### What you are asked to do
In the answer, every entry must appear exactly as given.

### Task material
....
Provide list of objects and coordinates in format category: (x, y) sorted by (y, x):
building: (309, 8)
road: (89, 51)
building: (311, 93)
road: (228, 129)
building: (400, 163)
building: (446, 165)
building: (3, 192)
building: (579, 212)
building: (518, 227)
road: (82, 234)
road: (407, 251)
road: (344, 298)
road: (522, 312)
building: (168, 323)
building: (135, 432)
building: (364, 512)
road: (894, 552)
....
### Reply to the exercise
Provide list of objects and coordinates in format category: (x, y) sorted by (y, x):
building: (309, 8)
road: (89, 51)
building: (311, 93)
road: (228, 129)
building: (400, 163)
building: (446, 165)
building: (3, 192)
building: (579, 212)
building: (518, 227)
road: (82, 234)
road: (407, 251)
road: (344, 298)
road: (522, 312)
building: (168, 323)
building: (135, 432)
building: (364, 512)
road: (894, 552)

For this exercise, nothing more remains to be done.